*** Opening DATA EXCERPTS ***

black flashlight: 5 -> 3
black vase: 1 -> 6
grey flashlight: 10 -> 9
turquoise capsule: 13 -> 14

*** Closing DATA EXCERPTS ***
*** Opening DATA EXCERPTS ***

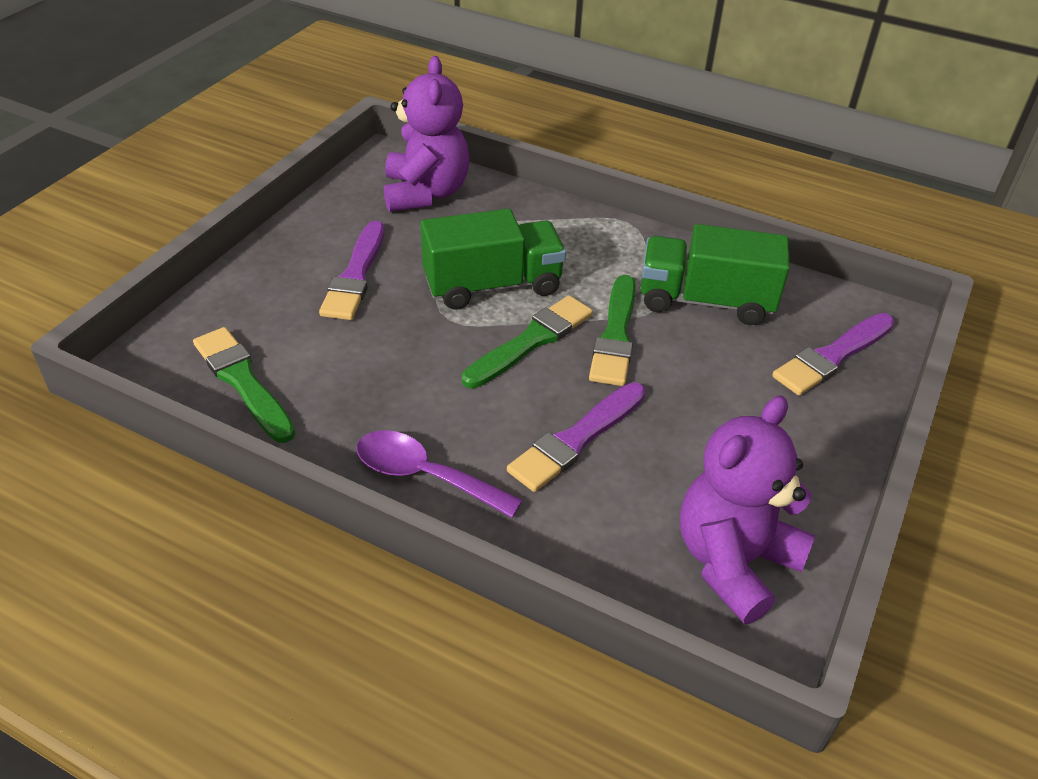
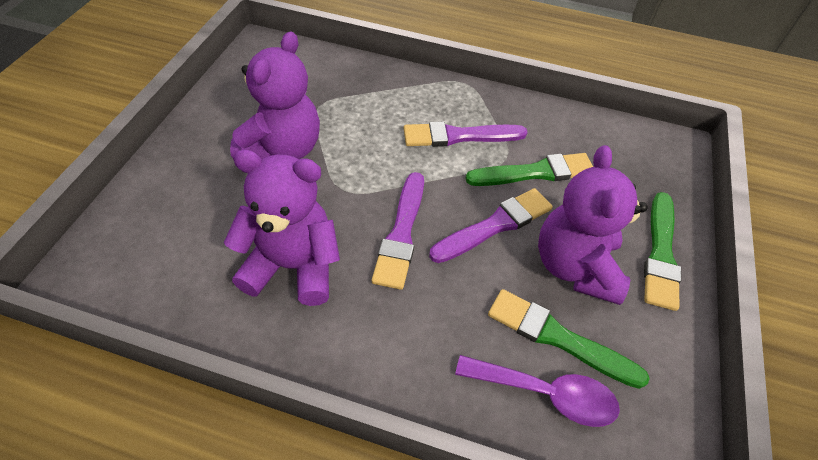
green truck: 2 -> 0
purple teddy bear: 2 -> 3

*** Closing DATA EXCERPTS ***
*** Opening DATA EXCERPTS ***

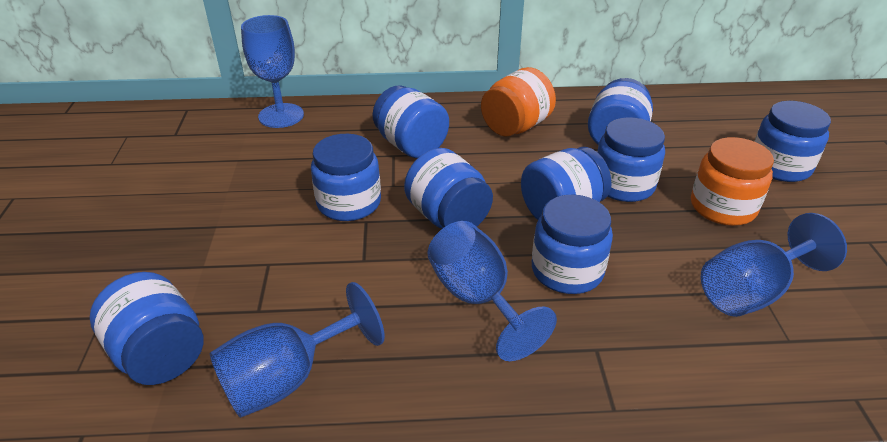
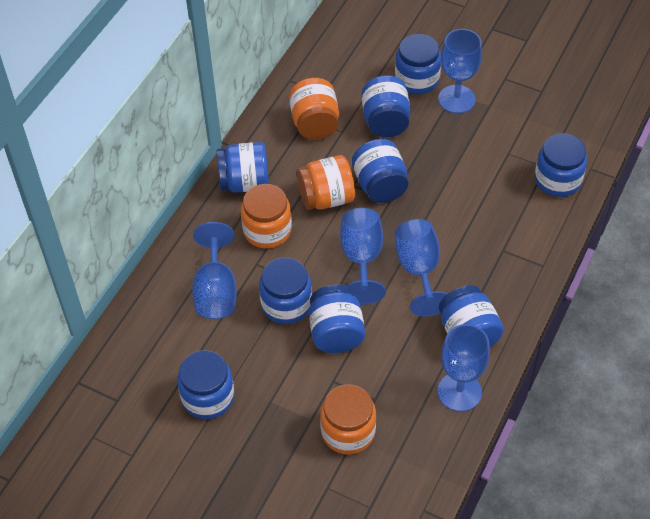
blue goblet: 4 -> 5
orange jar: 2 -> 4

*** Closing DATA EXCERPTS ***

» THE TASK:
Determine how many lines of the data above hold the word "flashlight". Output that number only.

» TASK ANSWER:
2